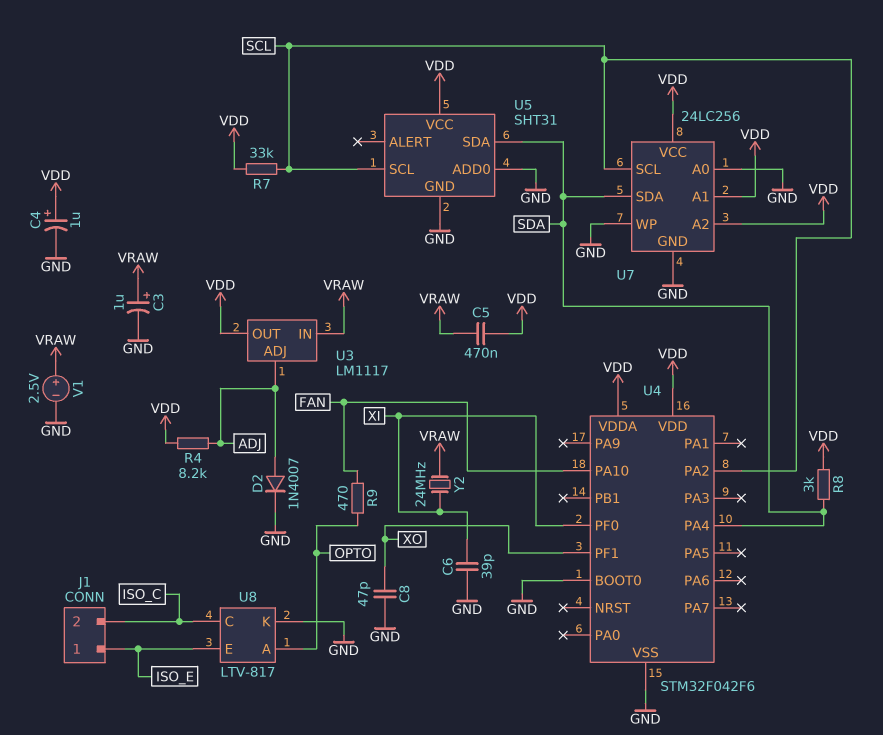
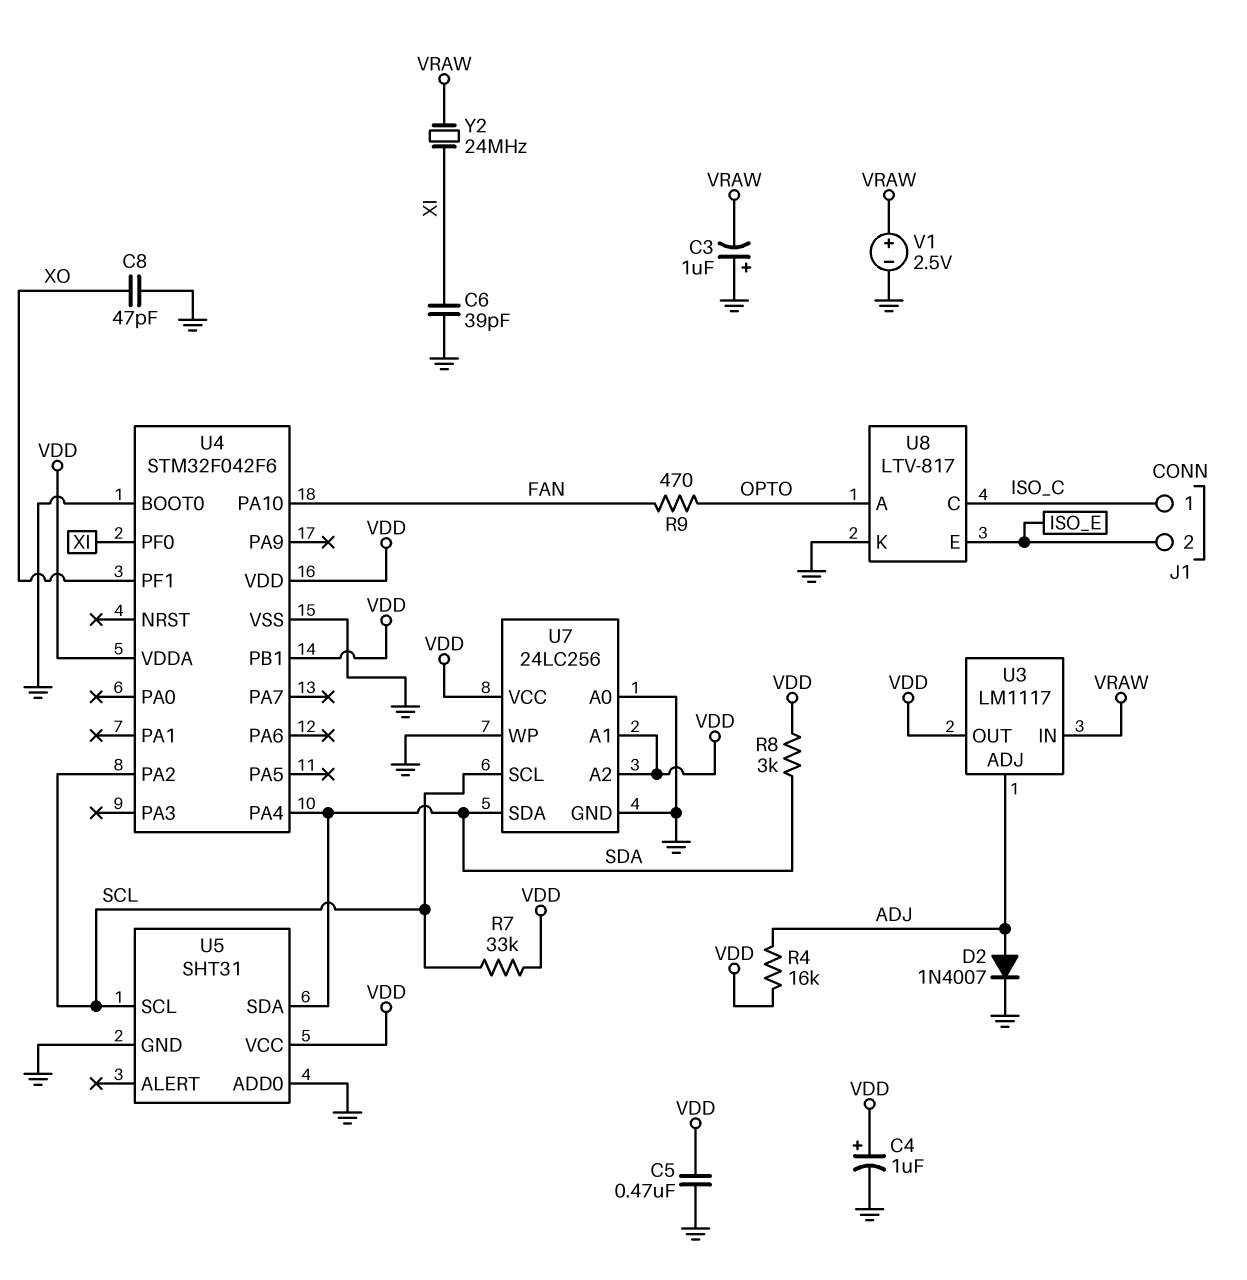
C3: 1uF (plus VRAW, minus GND) -> 1uF (plus GND, minus VRAW)
C5: 470nF (VDD, VRAW) -> 470nF (GND, VDD)
J1 pin 1: ISO_E -> ISO_C
J1 pin 2: ISO_C -> ISO_E
R4: 8.2k (ADJ, VDD) -> 16k (ADJ, VDD)
U4 pin PB1: none -> VDD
####################
What to produce:
Tally the lines of the material above that contain the word "VRAW" and report the total alone.

Task response:
2